§ **Problem requirements**: Go through the material below and copy each line exactly.
>>>
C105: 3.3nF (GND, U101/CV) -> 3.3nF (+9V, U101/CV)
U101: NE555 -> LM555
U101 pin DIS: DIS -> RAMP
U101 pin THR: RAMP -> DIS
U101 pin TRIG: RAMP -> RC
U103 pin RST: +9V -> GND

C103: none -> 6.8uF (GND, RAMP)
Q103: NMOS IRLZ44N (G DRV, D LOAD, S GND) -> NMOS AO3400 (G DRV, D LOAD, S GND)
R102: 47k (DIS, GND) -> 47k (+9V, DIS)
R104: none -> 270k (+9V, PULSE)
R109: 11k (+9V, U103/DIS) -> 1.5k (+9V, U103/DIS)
<<<
§ **Response area**:
C105: 3.3nF (GND, U101/CV) -> 3.3nF (+9V, U101/CV)
U101: NE555 -> LM555
U101 pin DIS: DIS -> RAMP
U101 pin THR: RAMP -> DIS
U101 pin TRIG: RAMP -> RC
U103 pin RST: +9V -> GND

C103: none -> 6.8uF (GND, RAMP)
Q103: NMOS IRLZ44N (G DRV, D LOAD, S GND) -> NMOS AO3400 (G DRV, D LOAD, S GND)
R102: 47k (DIS, GND) -> 47k (+9V, DIS)
R104: none -> 270k (+9V, PULSE)
R109: 11k (+9V, U103/DIS) -> 1.5k (+9V, U103/DIS)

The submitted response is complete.